### INFORMATION SHOWN

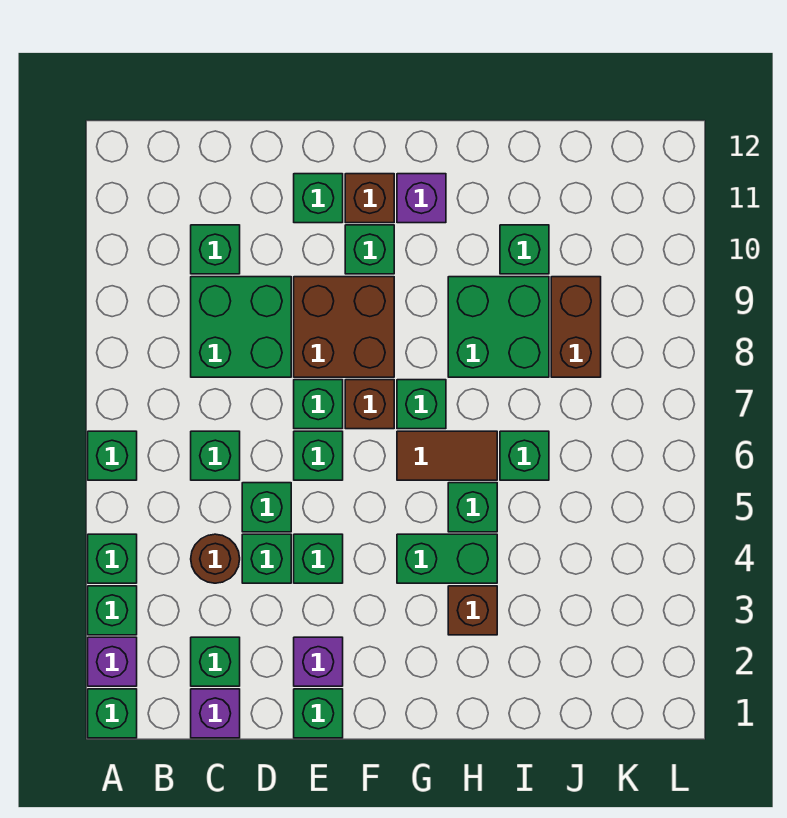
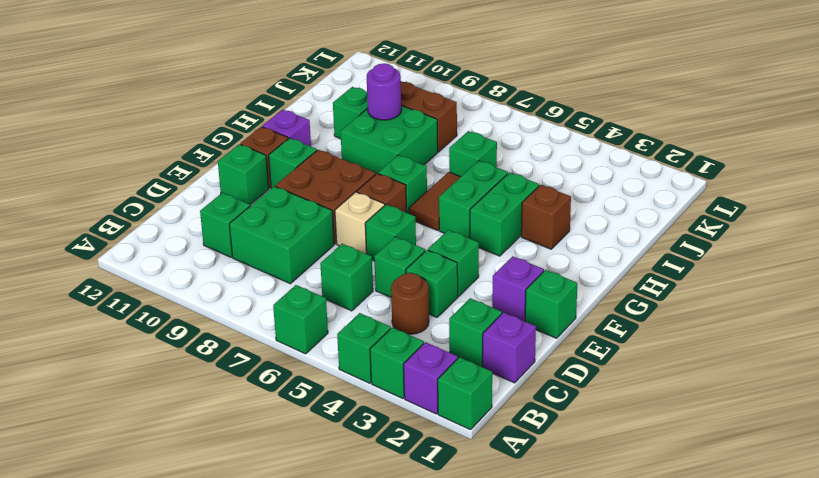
green brick E7 level 1 -> tan brick E7 level 1
green brick H5 level 1 -> green brick G5:H5 level 1
none -> purple round brick I9 level 2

### PROBLEM TO SOLVE
Transcribe, without alteration, the line that contains "green brick H5" together with all lines after it in the listing above.

### ANSWER TO THIS EXERCISE
green brick H5 level 1 -> green brick G5:H5 level 1
none -> purple round brick I9 level 2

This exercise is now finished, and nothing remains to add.